Task: Can you print every one of the lines below word for word, leaving out the pictures?

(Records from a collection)
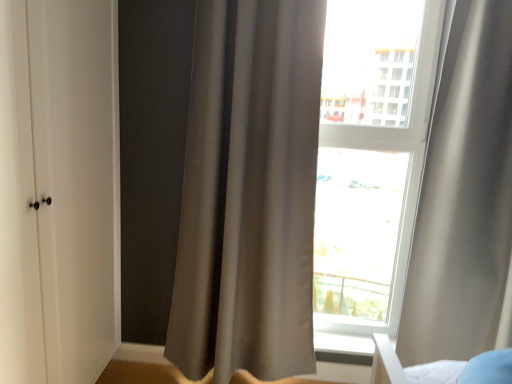
Question: Would you consider matte gray curtain at center, which is the first curtain from left to right, to be distant from satin gray curtain at right, arranged as the second curtain when viewed from the left?

Choices:
 (A) yes
 (B) no

Answer: (B)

Completed exercise:
Question: Would you consider matte gray curtain at center, which is the first curtain from left to right, to be distant from satin gray curtain at right, arranged as the second curtain when viewed from the left?

Choices:
 (A) yes
 (B) no

Answer: (B)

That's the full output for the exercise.